### ROWS
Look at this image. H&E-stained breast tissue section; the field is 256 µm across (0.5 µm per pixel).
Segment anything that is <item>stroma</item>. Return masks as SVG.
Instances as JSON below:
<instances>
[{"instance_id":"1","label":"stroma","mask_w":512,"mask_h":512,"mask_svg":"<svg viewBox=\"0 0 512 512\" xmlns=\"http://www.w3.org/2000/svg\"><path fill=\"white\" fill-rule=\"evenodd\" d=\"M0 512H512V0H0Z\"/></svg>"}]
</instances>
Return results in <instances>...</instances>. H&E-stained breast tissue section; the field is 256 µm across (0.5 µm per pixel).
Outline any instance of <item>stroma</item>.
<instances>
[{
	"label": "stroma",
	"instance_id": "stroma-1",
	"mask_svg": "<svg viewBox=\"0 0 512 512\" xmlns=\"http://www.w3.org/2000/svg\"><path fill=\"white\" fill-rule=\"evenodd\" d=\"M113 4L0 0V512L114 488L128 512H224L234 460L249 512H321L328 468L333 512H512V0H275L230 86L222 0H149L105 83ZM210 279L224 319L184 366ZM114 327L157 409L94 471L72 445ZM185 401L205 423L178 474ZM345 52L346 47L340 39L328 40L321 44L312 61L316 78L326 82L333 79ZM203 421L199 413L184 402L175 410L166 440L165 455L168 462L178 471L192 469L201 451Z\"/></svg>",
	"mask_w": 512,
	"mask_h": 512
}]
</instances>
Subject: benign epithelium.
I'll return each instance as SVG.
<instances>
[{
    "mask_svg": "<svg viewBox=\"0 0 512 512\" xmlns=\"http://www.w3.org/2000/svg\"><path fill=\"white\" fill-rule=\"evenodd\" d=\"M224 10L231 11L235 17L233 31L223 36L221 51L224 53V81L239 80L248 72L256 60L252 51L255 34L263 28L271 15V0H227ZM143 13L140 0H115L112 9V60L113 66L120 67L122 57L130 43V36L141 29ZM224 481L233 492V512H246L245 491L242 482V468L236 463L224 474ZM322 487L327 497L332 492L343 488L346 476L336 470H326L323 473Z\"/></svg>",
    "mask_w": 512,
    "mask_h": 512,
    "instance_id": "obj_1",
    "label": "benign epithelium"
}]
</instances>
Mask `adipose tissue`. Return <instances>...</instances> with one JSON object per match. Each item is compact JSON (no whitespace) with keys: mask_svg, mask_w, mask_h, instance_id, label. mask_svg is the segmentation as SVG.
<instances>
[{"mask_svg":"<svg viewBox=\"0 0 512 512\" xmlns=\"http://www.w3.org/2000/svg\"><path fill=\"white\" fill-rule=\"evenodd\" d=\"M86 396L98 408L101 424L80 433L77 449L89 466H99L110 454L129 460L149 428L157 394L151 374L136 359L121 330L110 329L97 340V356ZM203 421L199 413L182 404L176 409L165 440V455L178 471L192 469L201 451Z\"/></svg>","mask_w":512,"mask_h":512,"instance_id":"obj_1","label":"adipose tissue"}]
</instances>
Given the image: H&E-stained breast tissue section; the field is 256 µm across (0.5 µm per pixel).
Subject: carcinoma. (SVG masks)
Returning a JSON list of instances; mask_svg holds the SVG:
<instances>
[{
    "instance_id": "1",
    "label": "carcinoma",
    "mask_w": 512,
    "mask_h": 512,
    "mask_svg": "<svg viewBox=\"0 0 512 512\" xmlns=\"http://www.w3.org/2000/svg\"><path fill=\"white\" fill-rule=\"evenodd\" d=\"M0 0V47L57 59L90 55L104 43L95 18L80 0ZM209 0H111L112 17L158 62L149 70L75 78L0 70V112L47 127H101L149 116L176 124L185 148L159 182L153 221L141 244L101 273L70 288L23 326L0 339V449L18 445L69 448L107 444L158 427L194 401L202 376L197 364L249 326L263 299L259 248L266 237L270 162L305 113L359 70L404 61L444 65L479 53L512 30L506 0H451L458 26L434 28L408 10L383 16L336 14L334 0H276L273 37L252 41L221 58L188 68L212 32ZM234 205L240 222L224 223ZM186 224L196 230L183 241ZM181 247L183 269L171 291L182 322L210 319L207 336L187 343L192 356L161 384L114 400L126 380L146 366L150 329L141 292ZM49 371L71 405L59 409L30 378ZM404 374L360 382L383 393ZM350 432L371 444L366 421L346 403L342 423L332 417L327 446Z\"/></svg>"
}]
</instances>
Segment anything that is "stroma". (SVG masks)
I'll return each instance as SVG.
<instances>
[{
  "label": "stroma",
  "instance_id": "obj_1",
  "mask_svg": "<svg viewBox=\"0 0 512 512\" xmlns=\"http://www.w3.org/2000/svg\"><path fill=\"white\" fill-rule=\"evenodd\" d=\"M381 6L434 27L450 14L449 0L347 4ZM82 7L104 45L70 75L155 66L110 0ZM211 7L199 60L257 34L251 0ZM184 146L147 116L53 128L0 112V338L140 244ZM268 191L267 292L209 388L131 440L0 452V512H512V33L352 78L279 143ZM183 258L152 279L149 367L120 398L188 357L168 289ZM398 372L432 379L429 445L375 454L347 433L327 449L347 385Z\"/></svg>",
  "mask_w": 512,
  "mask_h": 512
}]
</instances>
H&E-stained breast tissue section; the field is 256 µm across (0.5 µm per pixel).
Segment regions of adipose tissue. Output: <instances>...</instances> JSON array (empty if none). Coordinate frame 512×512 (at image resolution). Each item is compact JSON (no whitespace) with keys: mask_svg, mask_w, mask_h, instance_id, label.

### GIVEN PROBLEM
Repeat the whole listing exactly, keeping every line intact.

### TASK SOLUTION
Look at this image. H&E-stained breast tissue section; the field is 256 µm across (0.5 µm per pixel).
Segment anything that is <item>stroma</item>. Return masks as SVG.
Instances as JSON below:
<instances>
[{"instance_id":"1","label":"stroma","mask_w":512,"mask_h":512,"mask_svg":"<svg viewBox=\"0 0 512 512\" xmlns=\"http://www.w3.org/2000/svg\"><path fill=\"white\" fill-rule=\"evenodd\" d=\"M0 512H512V0H0Z\"/></svg>"}]
</instances>
Return results in <instances>...</instances>. H&E-stained breast tissue section; the field is 256 µm across (0.5 µm per pixel).
Outline any instance of <item>stroma</item>.
<instances>
[{
	"label": "stroma",
	"instance_id": "stroma-1",
	"mask_svg": "<svg viewBox=\"0 0 512 512\" xmlns=\"http://www.w3.org/2000/svg\"><path fill=\"white\" fill-rule=\"evenodd\" d=\"M113 4L0 0V512L114 488L128 512H224L234 460L249 512H321L328 468L333 512H512V0H275L230 86L222 0H149L105 83ZM210 279L224 319L184 366ZM114 327L157 409L94 471L72 445ZM185 401L205 423L178 474ZM345 52L346 47L340 39L328 40L321 44L312 61L316 78L326 82L333 79ZM203 421L199 413L184 402L175 410L166 440L165 455L168 462L178 471L192 469L201 451Z\"/></svg>",
	"mask_w": 512,
	"mask_h": 512
}]
</instances>
Subject: benign epithelium.
I'll return each instance as SVG.
<instances>
[{
    "mask_svg": "<svg viewBox=\"0 0 512 512\" xmlns=\"http://www.w3.org/2000/svg\"><path fill=\"white\" fill-rule=\"evenodd\" d=\"M224 10L231 11L235 17L233 31L223 36L221 51L224 53V81L239 80L248 72L256 60L252 51L255 34L263 28L271 15V0H227ZM143 13L140 0H115L112 9V60L113 66L120 67L122 57L130 43V36L141 29ZM224 481L233 492V512H246L245 491L242 482V468L236 463L224 474ZM322 487L327 497L332 492L343 488L346 476L336 470H326L323 473Z\"/></svg>",
    "mask_w": 512,
    "mask_h": 512,
    "instance_id": "obj_1",
    "label": "benign epithelium"
}]
</instances>
Mask `adipose tissue`. Return <instances>...</instances> with one JSON object per match. Each item is compact JSON (no whitespace) with keys: mask_svg, mask_w, mask_h, instance_id, label. mask_svg is the segmentation as SVG.
<instances>
[{"mask_svg":"<svg viewBox=\"0 0 512 512\" xmlns=\"http://www.w3.org/2000/svg\"><path fill=\"white\" fill-rule=\"evenodd\" d=\"M86 396L98 408L101 424L80 433L77 449L89 466H99L110 454L129 460L149 428L157 394L151 374L136 359L121 330L110 329L97 340V356ZM203 421L199 413L182 404L176 409L165 440V455L178 471L192 469L201 451Z\"/></svg>","mask_w":512,"mask_h":512,"instance_id":"obj_1","label":"adipose tissue"}]
</instances>
Given the image: H&E-stained breast tissue section; the field is 256 µm across (0.5 µm per pixel).
Subject: carcinoma. (SVG masks)
Returning a JSON list of instances; mask_svg holds the SVG:
<instances>
[{
    "instance_id": "1",
    "label": "carcinoma",
    "mask_w": 512,
    "mask_h": 512,
    "mask_svg": "<svg viewBox=\"0 0 512 512\" xmlns=\"http://www.w3.org/2000/svg\"><path fill=\"white\" fill-rule=\"evenodd\" d=\"M0 0V47L57 59L90 55L104 43L95 18L80 0ZM209 0H111L112 17L158 62L149 70L75 78L0 70V112L47 127H101L149 116L176 124L185 148L159 182L153 221L141 244L101 273L70 288L23 326L0 339V449L18 445L69 448L107 444L158 427L194 401L202 376L197 364L249 326L263 299L259 248L266 237L270 162L305 113L359 70L404 61L444 65L479 53L512 30L506 0H451L458 26L434 28L408 10L383 16L336 14L334 0H276L273 37L252 41L221 58L188 68L212 32ZM234 205L240 222L224 223ZM186 224L196 230L183 241ZM181 247L183 269L171 291L182 322L210 319L207 336L187 343L192 356L161 384L114 400L126 380L146 366L150 329L141 292ZM49 371L71 405L59 409L30 378ZM404 374L360 382L383 393ZM350 432L371 444L366 421L346 403L342 423L332 417L327 446Z\"/></svg>"
}]
</instances>
Segment anything that is "stroma". (SVG masks)
I'll return each instance as SVG.
<instances>
[{
  "label": "stroma",
  "instance_id": "obj_1",
  "mask_svg": "<svg viewBox=\"0 0 512 512\" xmlns=\"http://www.w3.org/2000/svg\"><path fill=\"white\" fill-rule=\"evenodd\" d=\"M381 6L434 27L450 14L449 0L347 4ZM82 7L104 45L70 75L155 66L110 0ZM211 7L199 60L257 34L251 0ZM184 146L147 116L53 128L0 112V338L140 244ZM268 191L267 292L209 388L131 440L0 452V512H512V33L352 78L279 143ZM183 258L152 279L149 367L120 398L188 357L168 289ZM398 372L432 379L429 445L375 454L347 433L327 449L347 385Z\"/></svg>",
  "mask_w": 512,
  "mask_h": 512
}]
</instances>
H&E-stained breast tissue section; the field is 256 µm across (0.5 µm per pixel).
Segment regions of adipose tissue. Output: <instances>...</instances> JSON array (empty if none). Coordinate frame 512×512 (at image resolution). Each item is compact JSON (no whitespace) with keys: mask_svg, mask_w, mask_h, instance_id, label.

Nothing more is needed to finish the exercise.